## Aim of the exercise:
Within the entries underneath, how many lines include the string "turquoise"? State only the number.

## Supplied material:
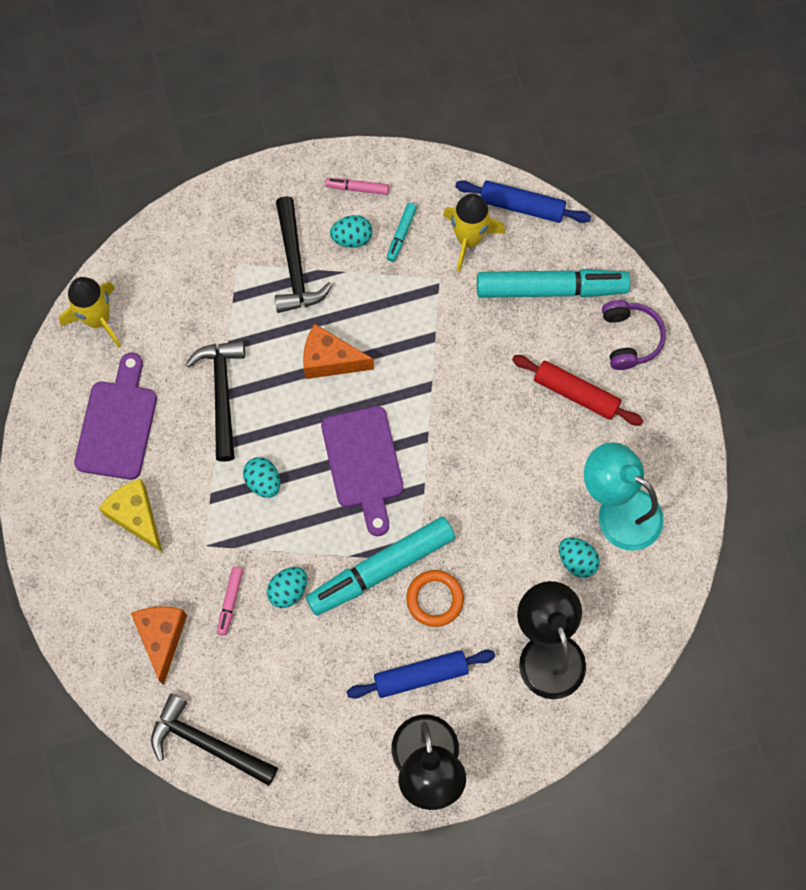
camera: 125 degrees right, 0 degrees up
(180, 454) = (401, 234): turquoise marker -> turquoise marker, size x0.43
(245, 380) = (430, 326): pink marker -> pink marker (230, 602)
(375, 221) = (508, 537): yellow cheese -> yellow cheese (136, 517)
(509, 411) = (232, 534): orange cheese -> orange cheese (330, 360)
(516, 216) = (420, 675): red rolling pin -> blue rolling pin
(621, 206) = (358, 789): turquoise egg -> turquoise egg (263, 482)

## Output below:
2